Give back the full listing as written. No pictures go with it.

^^^^^^^^^^^^^^^^

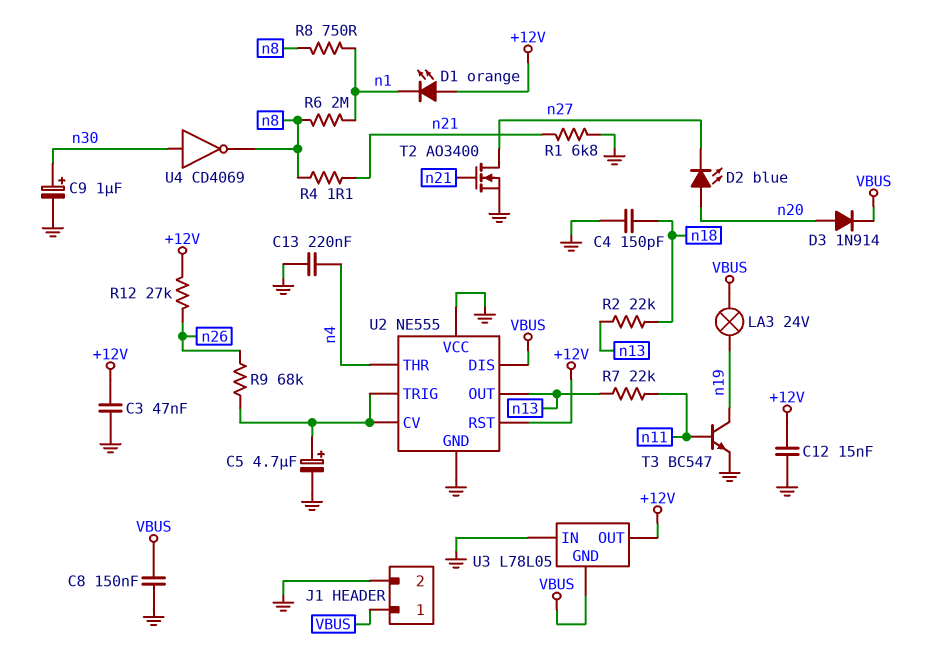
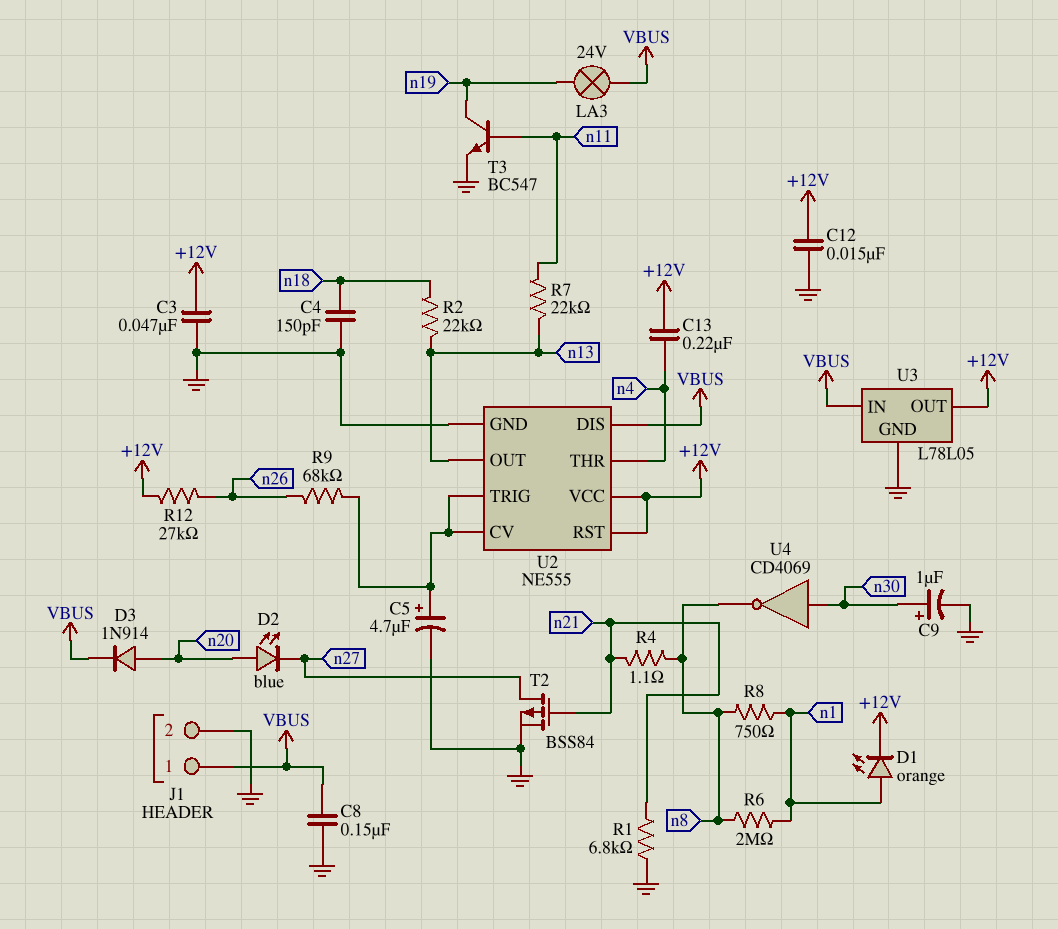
C13: 220nF (GND, n4) -> 220nF (+12V, n4)
D1: LED orange (A +12V, K n1) -> LED orange (A n1, K +12V)
T2: NMOS AO3400 (G n21, D n27, S GND) -> PMOS BSS84 (G n21, D n27, S GND)
U2 pin VCC: GND -> +12V
U3 pin GND: VBUS -> GND
U3 pin IN: GND -> VBUS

^^^^^^^^^^^^^^^^

### Completed exercise
C13: 220nF (GND, n4) -> 220nF (+12V, n4)
D1: LED orange (A +12V, K n1) -> LED orange (A n1, K +12V)
T2: NMOS AO3400 (G n21, D n27, S GND) -> PMOS BSS84 (G n21, D n27, S GND)
U2 pin VCC: GND -> +12V
U3 pin GND: VBUS -> GND
U3 pin IN: GND -> VBUS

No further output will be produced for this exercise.